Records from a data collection
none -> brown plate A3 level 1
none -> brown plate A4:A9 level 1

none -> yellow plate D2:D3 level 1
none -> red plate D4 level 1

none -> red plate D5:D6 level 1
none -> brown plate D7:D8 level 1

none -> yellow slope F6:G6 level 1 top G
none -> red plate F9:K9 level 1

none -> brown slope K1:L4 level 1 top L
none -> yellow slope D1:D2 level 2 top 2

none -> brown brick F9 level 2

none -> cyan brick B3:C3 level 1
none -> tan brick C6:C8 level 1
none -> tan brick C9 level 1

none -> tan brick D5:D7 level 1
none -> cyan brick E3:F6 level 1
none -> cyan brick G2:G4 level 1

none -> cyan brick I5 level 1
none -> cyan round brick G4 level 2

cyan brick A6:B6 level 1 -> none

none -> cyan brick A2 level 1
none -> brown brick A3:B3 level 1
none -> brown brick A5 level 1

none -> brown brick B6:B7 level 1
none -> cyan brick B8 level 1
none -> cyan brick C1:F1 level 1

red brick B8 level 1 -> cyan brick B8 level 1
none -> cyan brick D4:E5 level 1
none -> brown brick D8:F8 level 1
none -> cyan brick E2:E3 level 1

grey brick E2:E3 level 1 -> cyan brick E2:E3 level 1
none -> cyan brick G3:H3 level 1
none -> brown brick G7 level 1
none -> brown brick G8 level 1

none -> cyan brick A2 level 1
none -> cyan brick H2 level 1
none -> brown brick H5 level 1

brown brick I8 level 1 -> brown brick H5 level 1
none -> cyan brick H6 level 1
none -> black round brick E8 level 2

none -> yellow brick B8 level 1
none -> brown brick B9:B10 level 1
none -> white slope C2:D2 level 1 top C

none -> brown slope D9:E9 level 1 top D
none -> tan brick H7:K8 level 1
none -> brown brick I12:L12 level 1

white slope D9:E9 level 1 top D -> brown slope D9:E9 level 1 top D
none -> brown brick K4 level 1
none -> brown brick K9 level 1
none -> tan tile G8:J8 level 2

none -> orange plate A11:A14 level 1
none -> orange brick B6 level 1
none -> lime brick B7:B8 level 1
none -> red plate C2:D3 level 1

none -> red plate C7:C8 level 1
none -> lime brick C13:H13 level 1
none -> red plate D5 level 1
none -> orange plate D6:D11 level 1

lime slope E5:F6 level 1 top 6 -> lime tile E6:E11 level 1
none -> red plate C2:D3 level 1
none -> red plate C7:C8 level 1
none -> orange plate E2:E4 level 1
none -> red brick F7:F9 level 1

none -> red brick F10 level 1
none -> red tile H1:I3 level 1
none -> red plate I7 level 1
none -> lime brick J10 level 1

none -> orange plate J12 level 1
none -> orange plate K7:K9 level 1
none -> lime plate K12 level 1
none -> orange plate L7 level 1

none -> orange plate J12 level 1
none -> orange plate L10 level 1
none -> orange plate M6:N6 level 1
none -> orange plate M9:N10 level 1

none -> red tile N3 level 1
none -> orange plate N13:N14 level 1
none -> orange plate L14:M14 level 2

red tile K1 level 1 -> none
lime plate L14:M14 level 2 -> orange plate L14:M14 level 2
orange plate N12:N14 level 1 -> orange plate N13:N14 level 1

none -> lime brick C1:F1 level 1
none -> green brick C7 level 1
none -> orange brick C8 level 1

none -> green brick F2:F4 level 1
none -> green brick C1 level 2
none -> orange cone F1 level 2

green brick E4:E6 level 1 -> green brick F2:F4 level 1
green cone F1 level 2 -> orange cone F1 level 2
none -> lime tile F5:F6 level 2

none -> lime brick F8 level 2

YOUR GOAL: All lines from the one with "none -> lime brick C1:F1 level 1" to the end of the records must be set down exactly. Skip every line before it.

RESULT:
none -> lime brick C1:F1 level 1
none -> green brick C7 level 1
none -> orange brick C8 level 1

none -> green brick F2:F4 level 1
none -> green brick C1 level 2
none -> orange cone F1 level 2

green brick E4:E6 level 1 -> green brick F2:F4 level 1
green cone F1 level 2 -> orange cone F1 level 2
none -> lime tile F5:F6 level 2

none -> lime brick F8 level 2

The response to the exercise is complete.